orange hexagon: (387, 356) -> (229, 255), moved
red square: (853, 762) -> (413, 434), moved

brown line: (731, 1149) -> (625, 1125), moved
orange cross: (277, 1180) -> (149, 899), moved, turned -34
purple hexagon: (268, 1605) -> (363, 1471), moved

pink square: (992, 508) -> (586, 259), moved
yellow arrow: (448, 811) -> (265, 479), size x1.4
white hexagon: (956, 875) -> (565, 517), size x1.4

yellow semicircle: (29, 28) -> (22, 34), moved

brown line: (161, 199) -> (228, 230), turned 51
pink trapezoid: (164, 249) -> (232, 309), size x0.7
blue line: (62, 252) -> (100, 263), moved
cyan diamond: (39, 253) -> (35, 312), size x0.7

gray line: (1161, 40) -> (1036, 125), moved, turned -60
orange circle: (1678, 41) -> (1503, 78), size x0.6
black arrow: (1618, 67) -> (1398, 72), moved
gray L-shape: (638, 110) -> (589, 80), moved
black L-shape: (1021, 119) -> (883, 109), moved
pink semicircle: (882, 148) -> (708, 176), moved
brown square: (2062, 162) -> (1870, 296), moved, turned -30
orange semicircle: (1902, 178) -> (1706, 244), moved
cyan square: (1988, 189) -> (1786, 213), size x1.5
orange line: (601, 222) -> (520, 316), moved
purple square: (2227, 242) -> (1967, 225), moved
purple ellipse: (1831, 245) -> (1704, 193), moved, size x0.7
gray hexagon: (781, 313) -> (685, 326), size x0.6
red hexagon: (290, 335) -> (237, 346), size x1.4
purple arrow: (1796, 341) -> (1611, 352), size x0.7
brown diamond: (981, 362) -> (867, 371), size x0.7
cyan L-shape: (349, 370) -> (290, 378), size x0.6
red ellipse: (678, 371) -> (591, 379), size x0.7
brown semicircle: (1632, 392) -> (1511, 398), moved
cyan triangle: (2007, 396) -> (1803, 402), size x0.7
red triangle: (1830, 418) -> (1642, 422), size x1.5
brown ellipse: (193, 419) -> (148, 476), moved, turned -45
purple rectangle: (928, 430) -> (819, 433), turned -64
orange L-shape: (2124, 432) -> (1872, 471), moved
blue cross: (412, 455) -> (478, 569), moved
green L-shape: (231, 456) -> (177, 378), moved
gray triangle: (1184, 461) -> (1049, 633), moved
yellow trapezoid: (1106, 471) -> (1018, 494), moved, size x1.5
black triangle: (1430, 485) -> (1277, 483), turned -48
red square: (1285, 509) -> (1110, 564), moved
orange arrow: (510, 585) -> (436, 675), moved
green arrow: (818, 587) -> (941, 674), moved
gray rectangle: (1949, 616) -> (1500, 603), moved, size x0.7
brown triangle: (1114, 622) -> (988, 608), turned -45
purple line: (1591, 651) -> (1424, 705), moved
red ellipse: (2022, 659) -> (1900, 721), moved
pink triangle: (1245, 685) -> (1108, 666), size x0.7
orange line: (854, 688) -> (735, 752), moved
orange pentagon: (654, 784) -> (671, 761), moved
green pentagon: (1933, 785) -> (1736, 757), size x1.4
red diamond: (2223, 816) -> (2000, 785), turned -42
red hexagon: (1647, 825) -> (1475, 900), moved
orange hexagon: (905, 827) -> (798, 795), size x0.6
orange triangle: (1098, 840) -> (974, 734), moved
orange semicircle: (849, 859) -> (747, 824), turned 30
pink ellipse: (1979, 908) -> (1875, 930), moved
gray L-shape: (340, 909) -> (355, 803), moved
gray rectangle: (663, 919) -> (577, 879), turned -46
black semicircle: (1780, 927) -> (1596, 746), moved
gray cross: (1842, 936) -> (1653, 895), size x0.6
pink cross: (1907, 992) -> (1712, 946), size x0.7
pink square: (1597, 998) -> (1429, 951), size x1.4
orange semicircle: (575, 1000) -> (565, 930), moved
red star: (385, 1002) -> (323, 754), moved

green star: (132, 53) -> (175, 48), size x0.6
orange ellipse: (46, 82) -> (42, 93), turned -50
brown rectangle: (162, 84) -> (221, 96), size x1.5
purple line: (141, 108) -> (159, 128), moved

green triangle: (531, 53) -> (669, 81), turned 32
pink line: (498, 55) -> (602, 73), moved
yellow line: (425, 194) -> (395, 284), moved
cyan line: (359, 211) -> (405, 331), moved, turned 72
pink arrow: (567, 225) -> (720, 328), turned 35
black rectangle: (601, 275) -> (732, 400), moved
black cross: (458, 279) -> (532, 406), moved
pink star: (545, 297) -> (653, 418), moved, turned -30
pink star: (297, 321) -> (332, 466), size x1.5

------------------------------------------------------------

PROBLEM REQUIREMENTS
Provide a faithful, complete copy of the entries above.

YOUR SOLUTION
orange hexagon: (387, 356) -> (229, 255), moved
red square: (853, 762) -> (413, 434), moved

brown line: (731, 1149) -> (625, 1125), moved
orange cross: (277, 1180) -> (149, 899), moved, turned -34
purple hexagon: (268, 1605) -> (363, 1471), moved

pink square: (992, 508) -> (586, 259), moved
yellow arrow: (448, 811) -> (265, 479), size x1.4
white hexagon: (956, 875) -> (565, 517), size x1.4

yellow semicircle: (29, 28) -> (22, 34), moved

brown line: (161, 199) -> (228, 230), turned 51
pink trapezoid: (164, 249) -> (232, 309), size x0.7
blue line: (62, 252) -> (100, 263), moved
cyan diamond: (39, 253) -> (35, 312), size x0.7

gray line: (1161, 40) -> (1036, 125), moved, turned -60
orange circle: (1678, 41) -> (1503, 78), size x0.6
black arrow: (1618, 67) -> (1398, 72), moved
gray L-shape: (638, 110) -> (589, 80), moved
black L-shape: (1021, 119) -> (883, 109), moved
pink semicircle: (882, 148) -> (708, 176), moved
brown square: (2062, 162) -> (1870, 296), moved, turned -30
orange semicircle: (1902, 178) -> (1706, 244), moved
cyan square: (1988, 189) -> (1786, 213), size x1.5
orange line: (601, 222) -> (520, 316), moved
purple square: (2227, 242) -> (1967, 225), moved
purple ellipse: (1831, 245) -> (1704, 193), moved, size x0.7
gray hexagon: (781, 313) -> (685, 326), size x0.6
red hexagon: (290, 335) -> (237, 346), size x1.4
purple arrow: (1796, 341) -> (1611, 352), size x0.7
brown diamond: (981, 362) -> (867, 371), size x0.7
cyan L-shape: (349, 370) -> (290, 378), size x0.6
red ellipse: (678, 371) -> (591, 379), size x0.7
brown semicircle: (1632, 392) -> (1511, 398), moved
cyan triangle: (2007, 396) -> (1803, 402), size x0.7
red triangle: (1830, 418) -> (1642, 422), size x1.5
brown ellipse: (193, 419) -> (148, 476), moved, turned -45
purple rectangle: (928, 430) -> (819, 433), turned -64
orange L-shape: (2124, 432) -> (1872, 471), moved
blue cross: (412, 455) -> (478, 569), moved
green L-shape: (231, 456) -> (177, 378), moved
gray triangle: (1184, 461) -> (1049, 633), moved
yellow trapezoid: (1106, 471) -> (1018, 494), moved, size x1.5
black triangle: (1430, 485) -> (1277, 483), turned -48
red square: (1285, 509) -> (1110, 564), moved
orange arrow: (510, 585) -> (436, 675), moved
green arrow: (818, 587) -> (941, 674), moved
gray rectangle: (1949, 616) -> (1500, 603), moved, size x0.7
brown triangle: (1114, 622) -> (988, 608), turned -45
purple line: (1591, 651) -> (1424, 705), moved
red ellipse: (2022, 659) -> (1900, 721), moved
pink triangle: (1245, 685) -> (1108, 666), size x0.7
orange line: (854, 688) -> (735, 752), moved
orange pentagon: (654, 784) -> (671, 761), moved
green pentagon: (1933, 785) -> (1736, 757), size x1.4
red diamond: (2223, 816) -> (2000, 785), turned -42
red hexagon: (1647, 825) -> (1475, 900), moved
orange hexagon: (905, 827) -> (798, 795), size x0.6
orange triangle: (1098, 840) -> (974, 734), moved
orange semicircle: (849, 859) -> (747, 824), turned 30
pink ellipse: (1979, 908) -> (1875, 930), moved
gray L-shape: (340, 909) -> (355, 803), moved
gray rectangle: (663, 919) -> (577, 879), turned -46
black semicircle: (1780, 927) -> (1596, 746), moved
gray cross: (1842, 936) -> (1653, 895), size x0.6
pink cross: (1907, 992) -> (1712, 946), size x0.7
pink square: (1597, 998) -> (1429, 951), size x1.4
orange semicircle: (575, 1000) -> (565, 930), moved
red star: (385, 1002) -> (323, 754), moved

green star: (132, 53) -> (175, 48), size x0.6
orange ellipse: (46, 82) -> (42, 93), turned -50
brown rectangle: (162, 84) -> (221, 96), size x1.5
purple line: (141, 108) -> (159, 128), moved

green triangle: (531, 53) -> (669, 81), turned 32
pink line: (498, 55) -> (602, 73), moved
yellow line: (425, 194) -> (395, 284), moved
cyan line: (359, 211) -> (405, 331), moved, turned 72
pink arrow: (567, 225) -> (720, 328), turned 35
black rectangle: (601, 275) -> (732, 400), moved
black cross: (458, 279) -> (532, 406), moved
pink star: (545, 297) -> (653, 418), moved, turned -30
pink star: (297, 321) -> (332, 466), size x1.5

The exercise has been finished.